▶ TASK ITEM
Transcribe each entry below exactly. Pictures do not go in the copy.

(Colored object listings)
+ + + + + + +

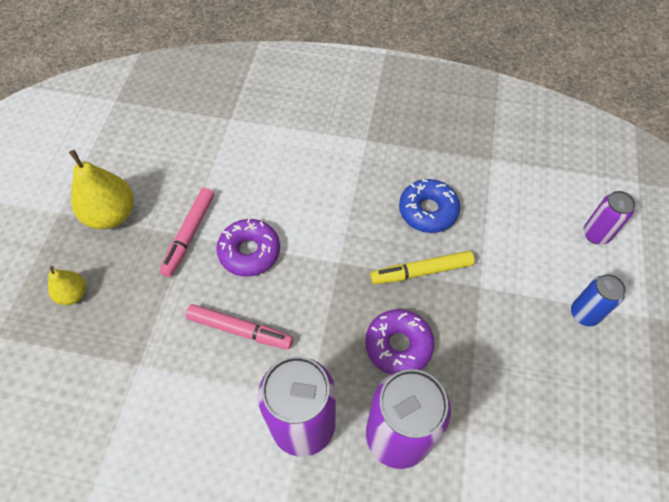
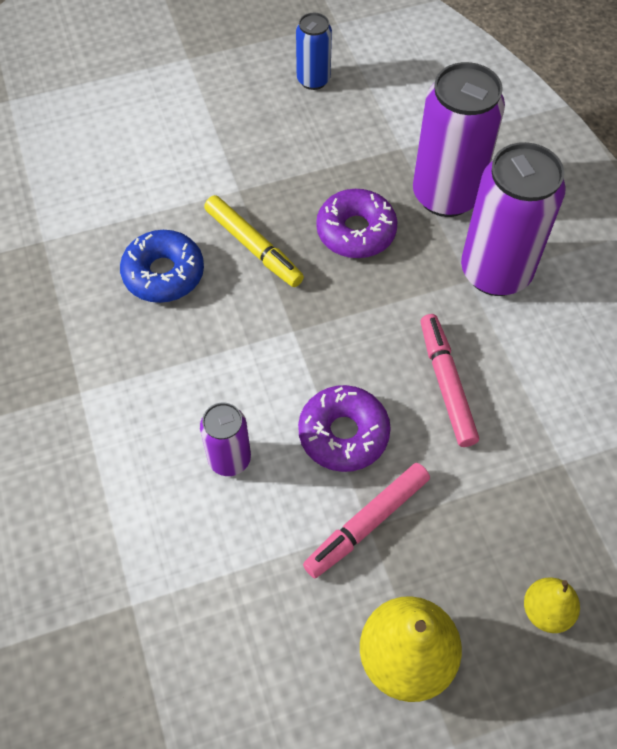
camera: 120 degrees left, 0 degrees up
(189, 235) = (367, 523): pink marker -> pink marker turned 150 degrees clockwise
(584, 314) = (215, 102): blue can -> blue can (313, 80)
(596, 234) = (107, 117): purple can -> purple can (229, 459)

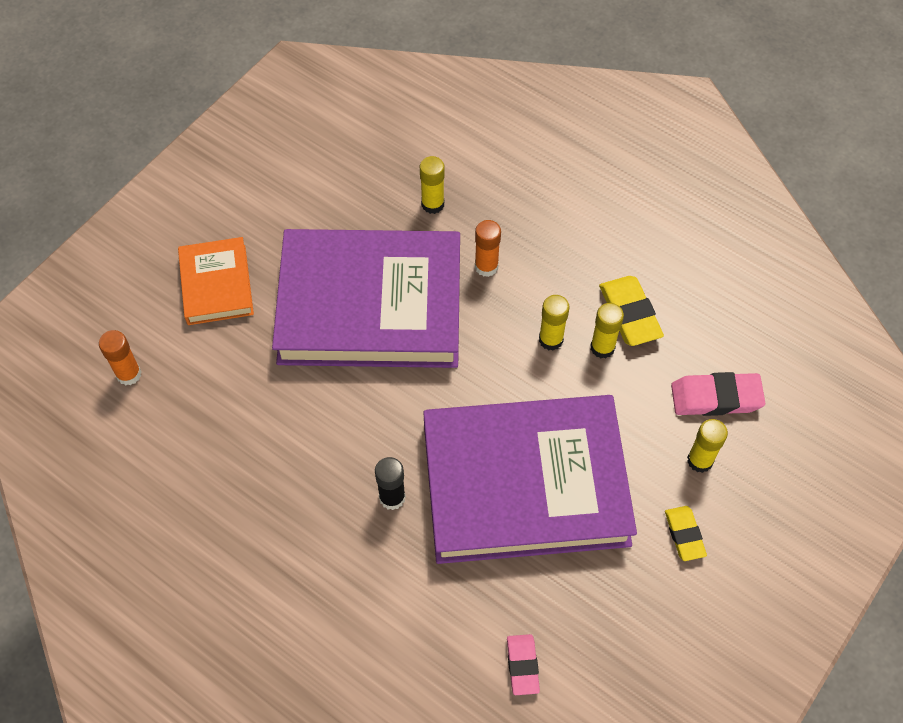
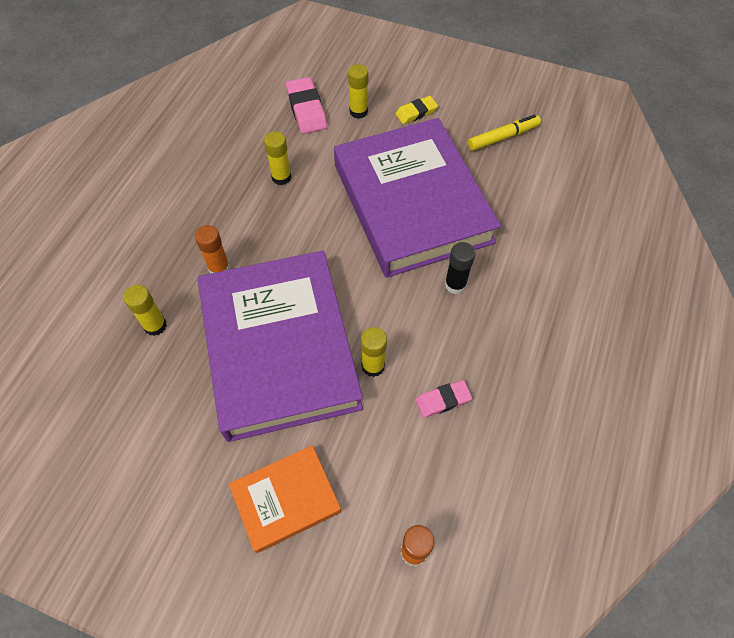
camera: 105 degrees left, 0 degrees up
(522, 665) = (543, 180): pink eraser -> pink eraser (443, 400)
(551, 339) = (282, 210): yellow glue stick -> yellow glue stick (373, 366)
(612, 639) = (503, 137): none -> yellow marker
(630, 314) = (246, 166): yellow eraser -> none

+ + + + + + +

▶ YOUR RESPONSE
camera: 120 degrees left, 0 degrees up
(189, 235) = (367, 523): pink marker -> pink marker turned 150 degrees clockwise
(584, 314) = (215, 102): blue can -> blue can (313, 80)
(596, 234) = (107, 117): purple can -> purple can (229, 459)

camera: 105 degrees left, 0 degrees up
(522, 665) = (543, 180): pink eraser -> pink eraser (443, 400)
(551, 339) = (282, 210): yellow glue stick -> yellow glue stick (373, 366)
(612, 639) = (503, 137): none -> yellow marker
(630, 314) = (246, 166): yellow eraser -> none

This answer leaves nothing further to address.